Data section:
• • •
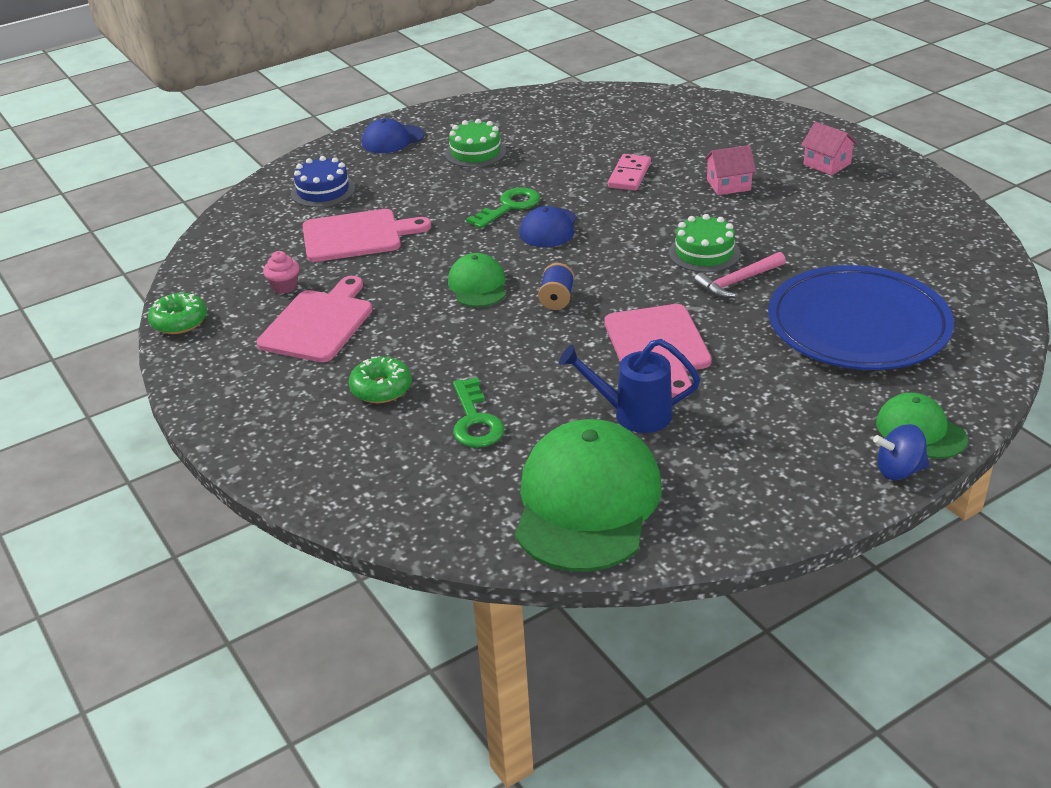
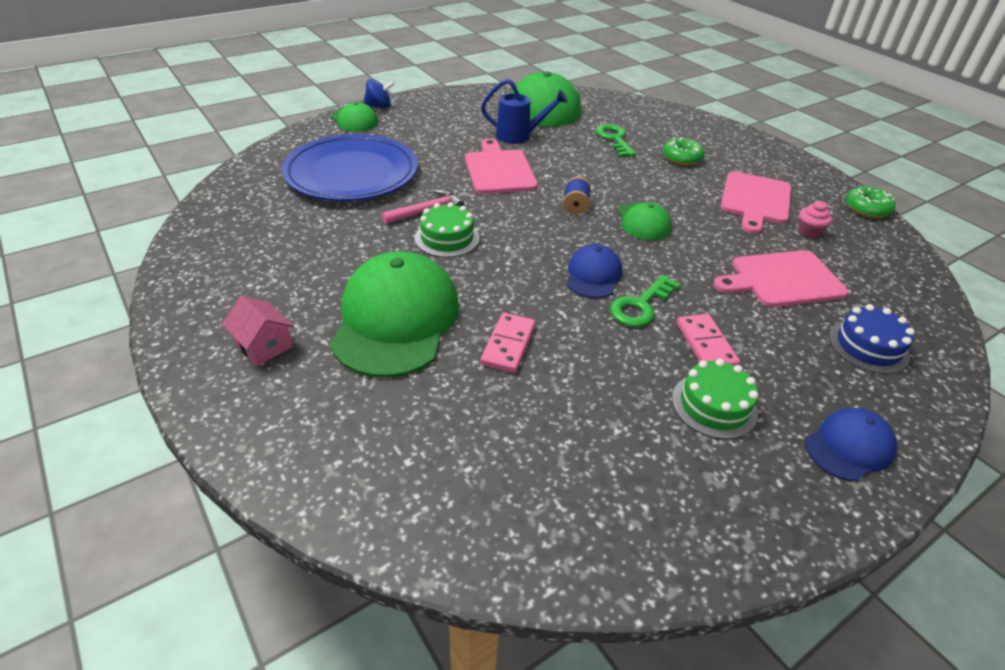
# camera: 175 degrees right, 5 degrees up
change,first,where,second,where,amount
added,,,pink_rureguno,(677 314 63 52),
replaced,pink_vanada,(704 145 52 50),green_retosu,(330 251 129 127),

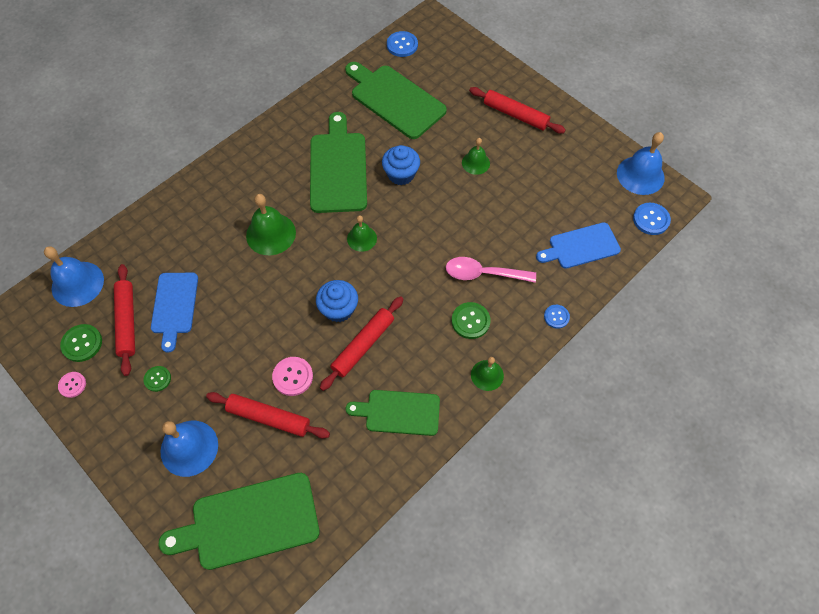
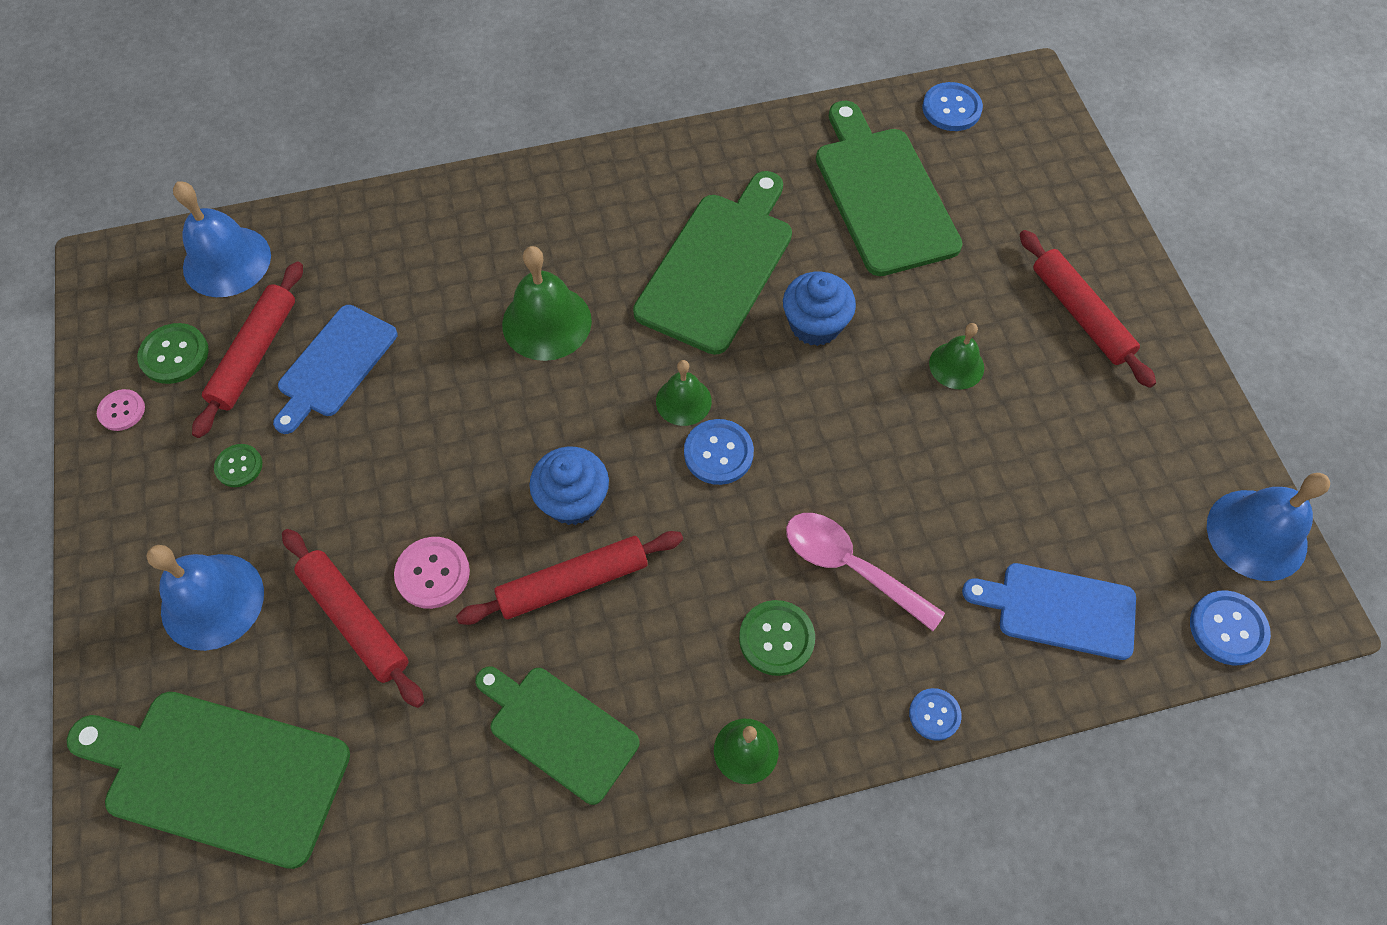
# camera: 30 degrees right, 0 degrees up
change,first,where,second,where,amount
added,,,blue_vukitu,(684 419 70 66),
• • •
Where an entry holds an image, drop the image and copy the remaining text exactly.

Finished task:
# camera: 175 degrees right, 5 degrees up
change,first,where,second,where,amount
added,,,pink_rureguno,(677 314 63 52),
replaced,pink_vanada,(704 145 52 50),green_retosu,(330 251 129 127),

# camera: 30 degrees right, 0 degrees up
change,first,where,second,where,amount
added,,,blue_vukitu,(684 419 70 66),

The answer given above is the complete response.